## [Assigned task]
When you reproduce these records, keep every word exactly and drop the images.

BEGIN Data

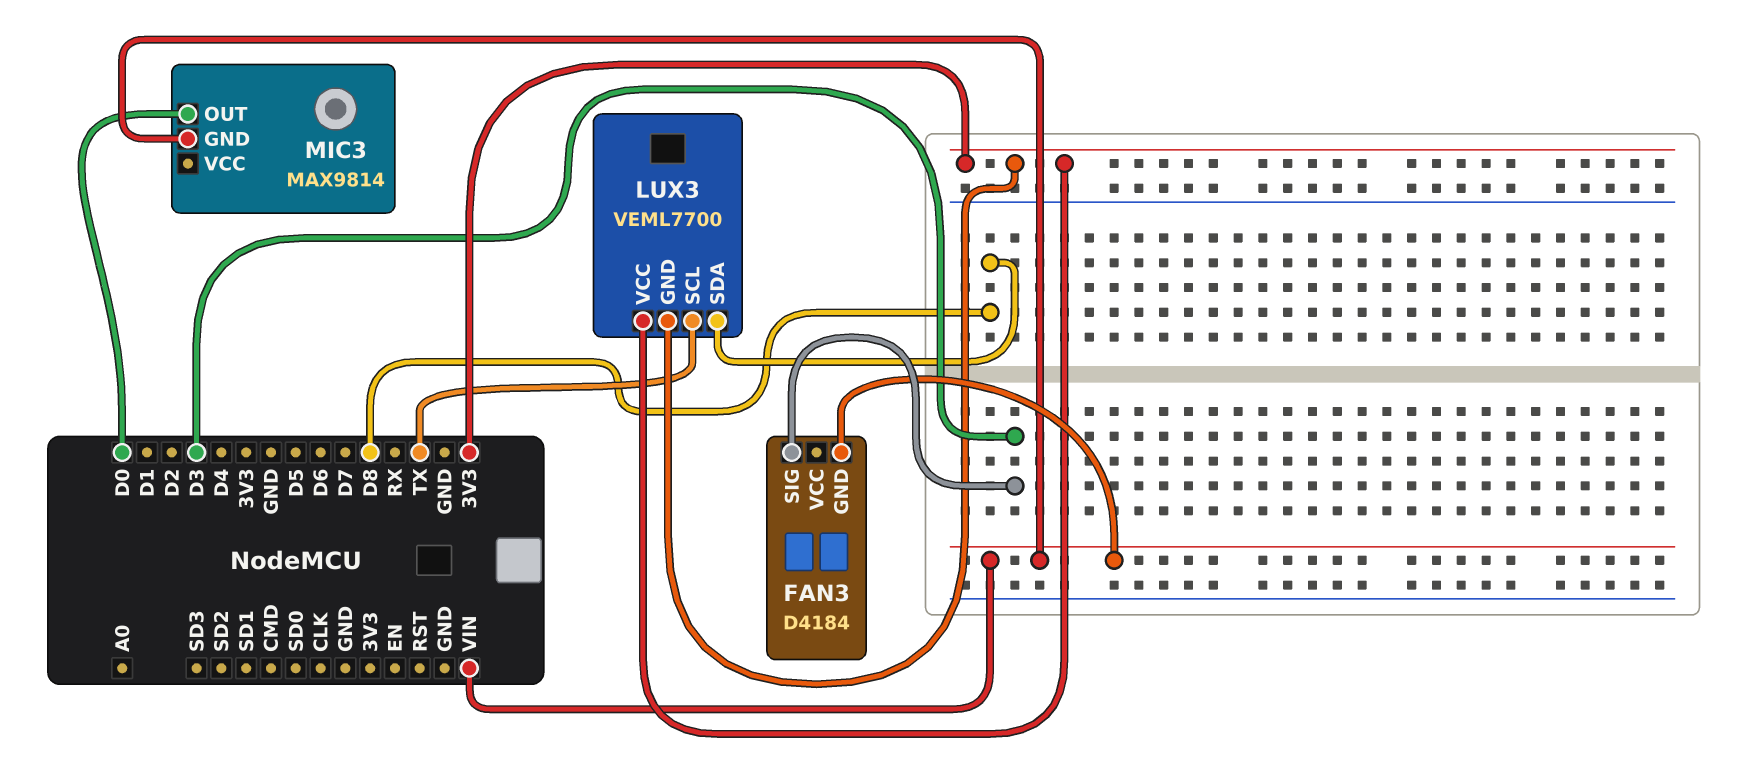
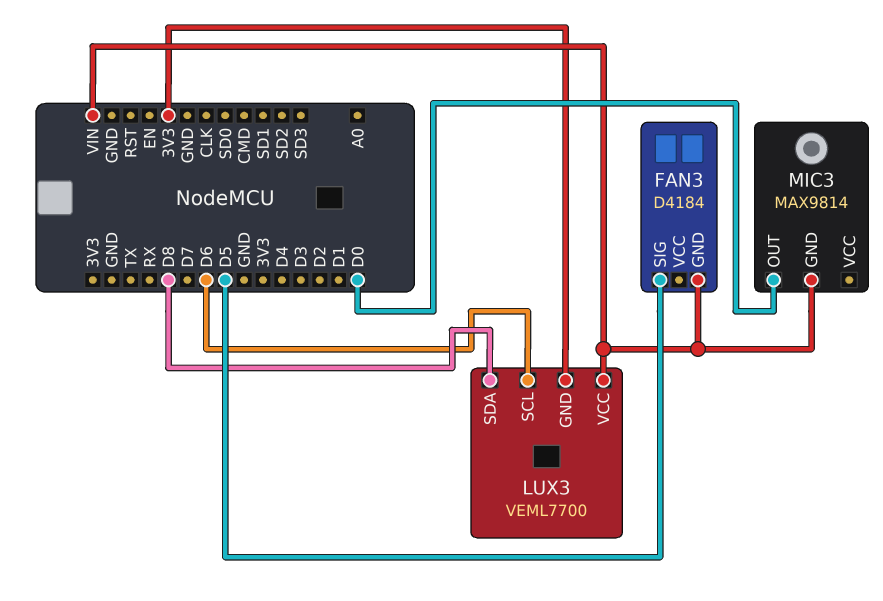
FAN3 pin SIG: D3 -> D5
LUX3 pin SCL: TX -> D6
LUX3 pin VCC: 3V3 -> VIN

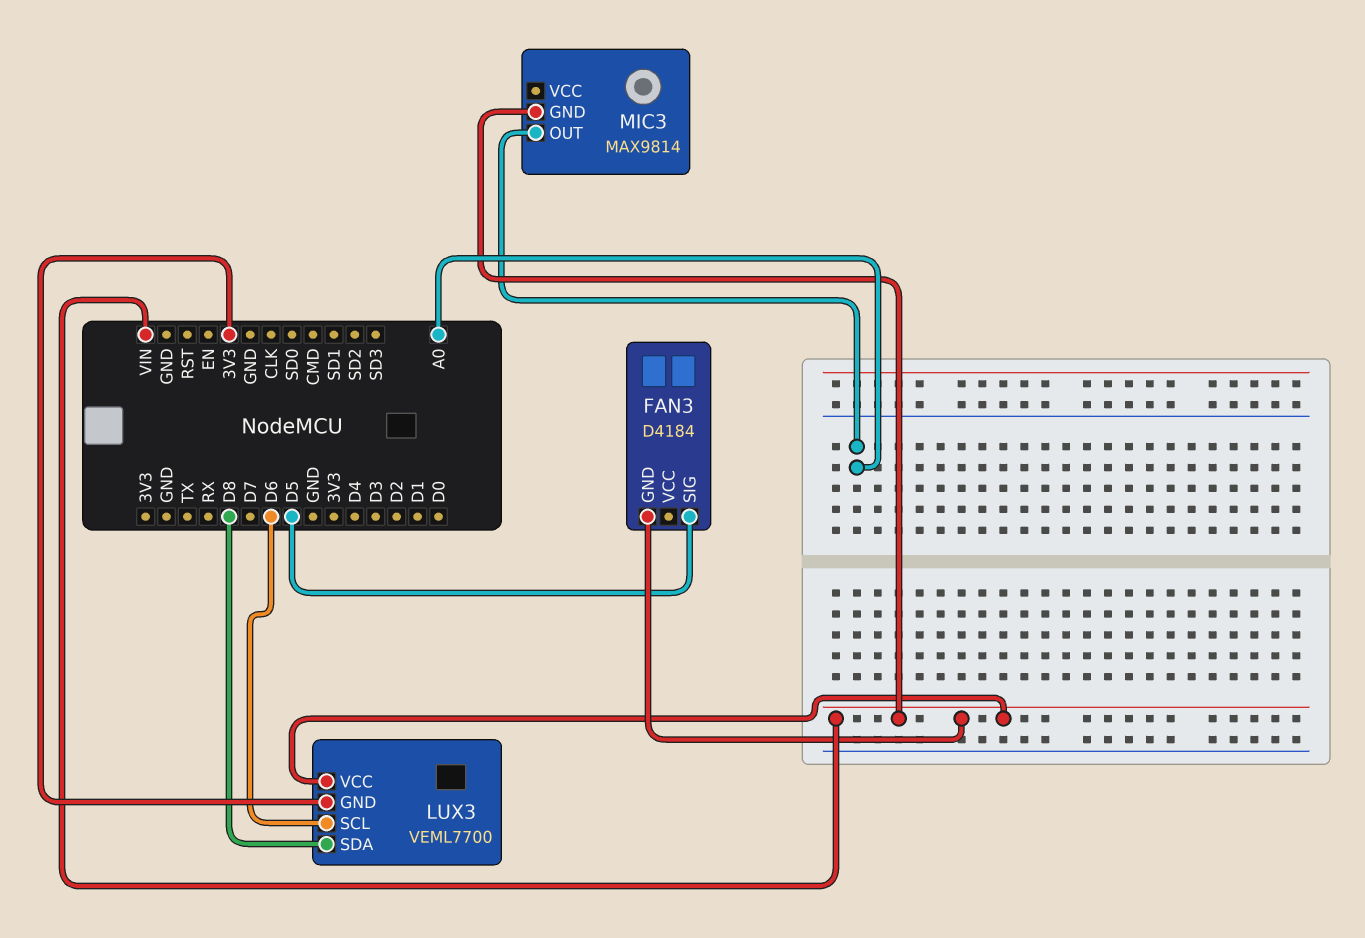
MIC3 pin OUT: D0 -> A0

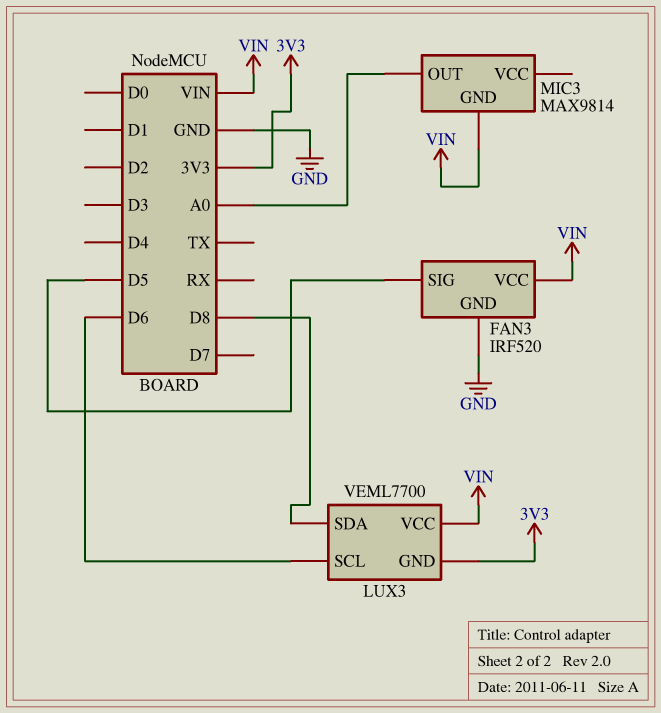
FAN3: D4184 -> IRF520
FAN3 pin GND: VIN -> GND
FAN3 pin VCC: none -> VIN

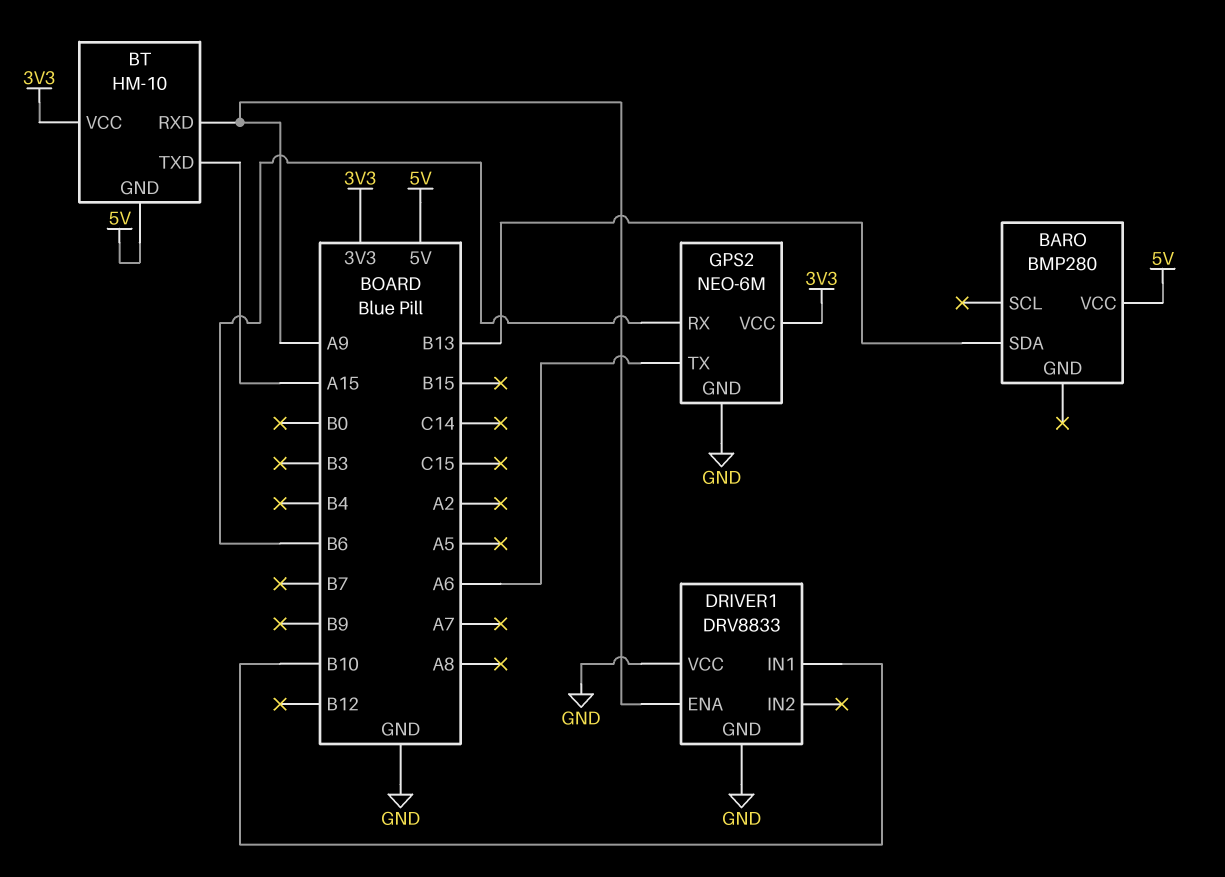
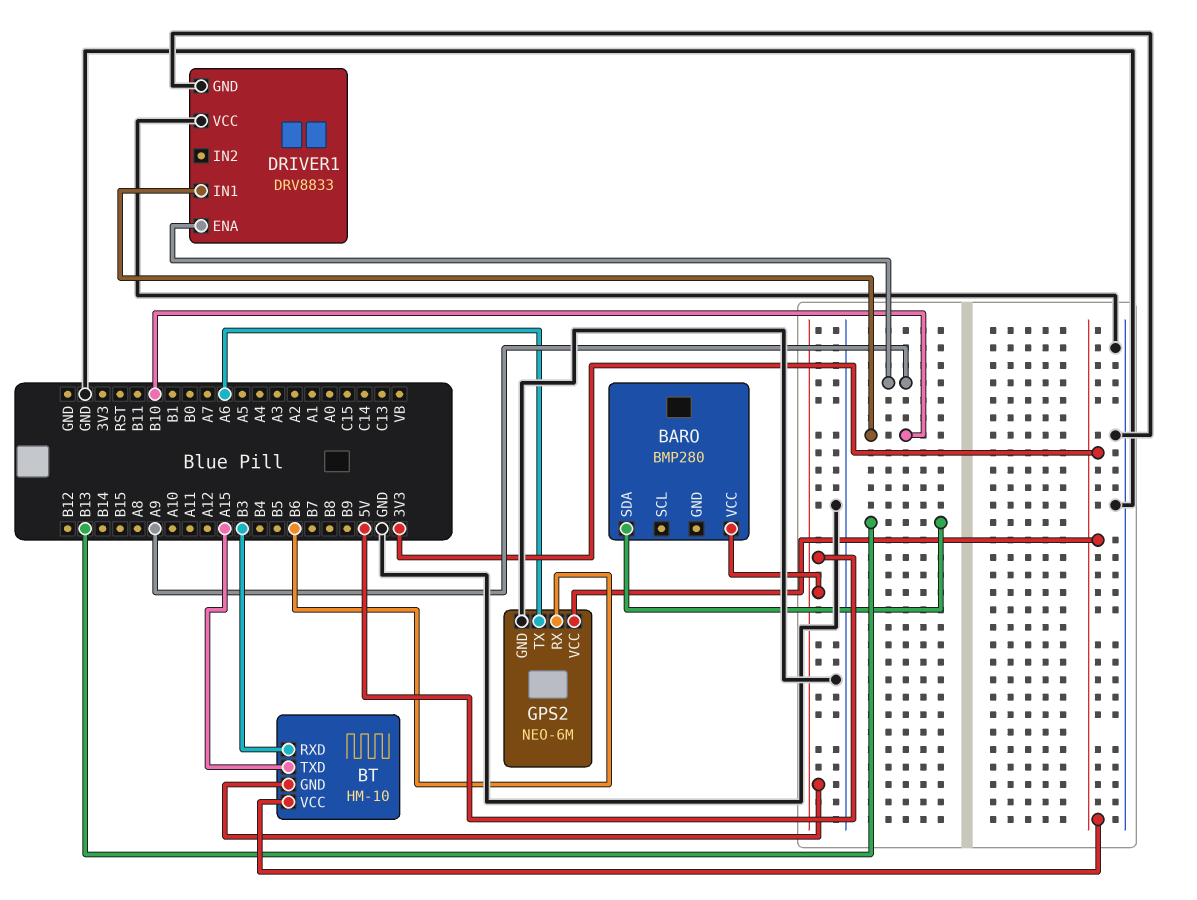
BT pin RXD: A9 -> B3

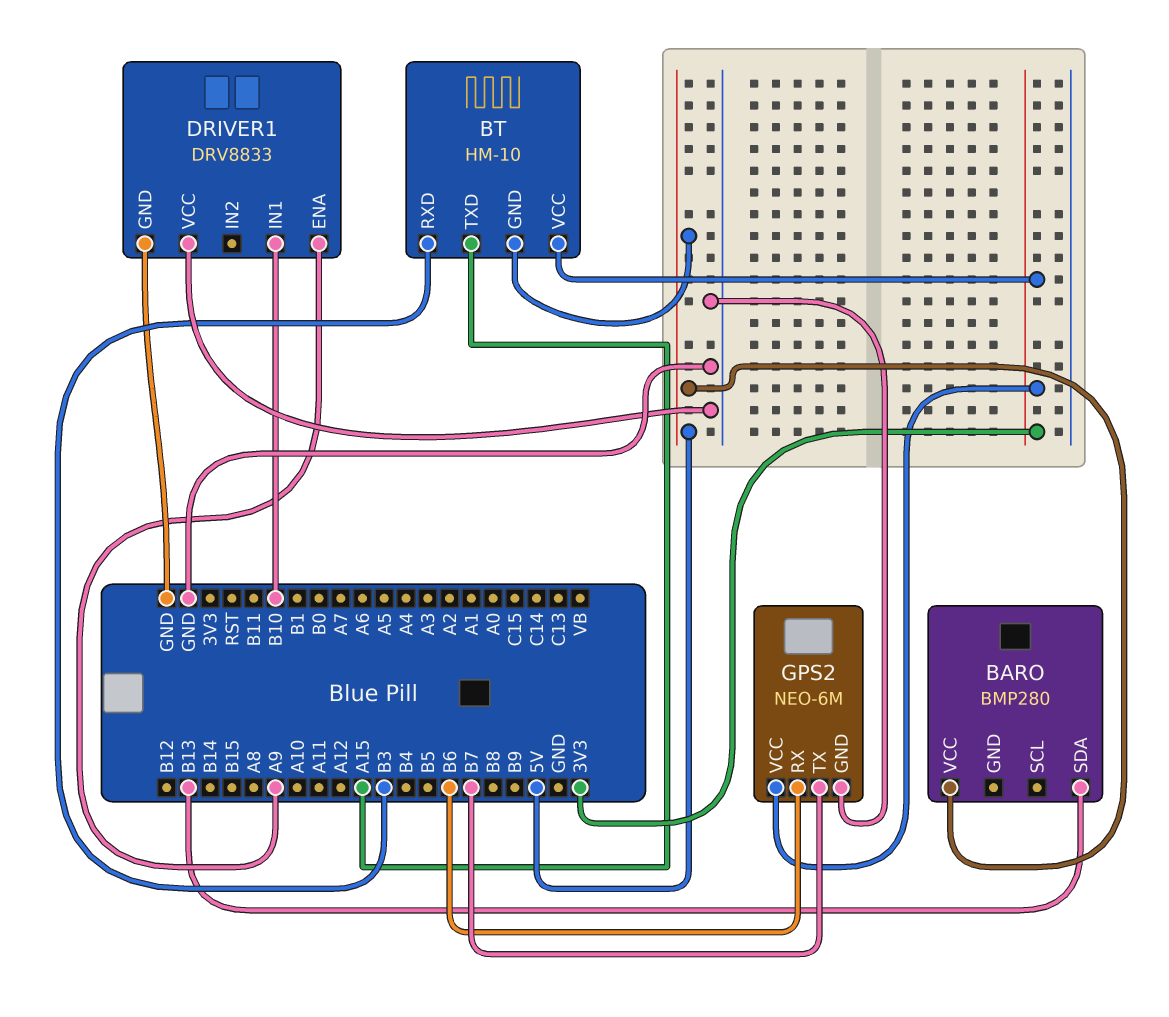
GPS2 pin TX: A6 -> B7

END Data

## [Written response]
FAN3 pin SIG: D3 -> D5
LUX3 pin SCL: TX -> D6
LUX3 pin VCC: 3V3 -> VIN

MIC3 pin OUT: D0 -> A0

FAN3: D4184 -> IRF520
FAN3 pin GND: VIN -> GND
FAN3 pin VCC: none -> VIN

BT pin RXD: A9 -> B3

GPS2 pin TX: A6 -> B7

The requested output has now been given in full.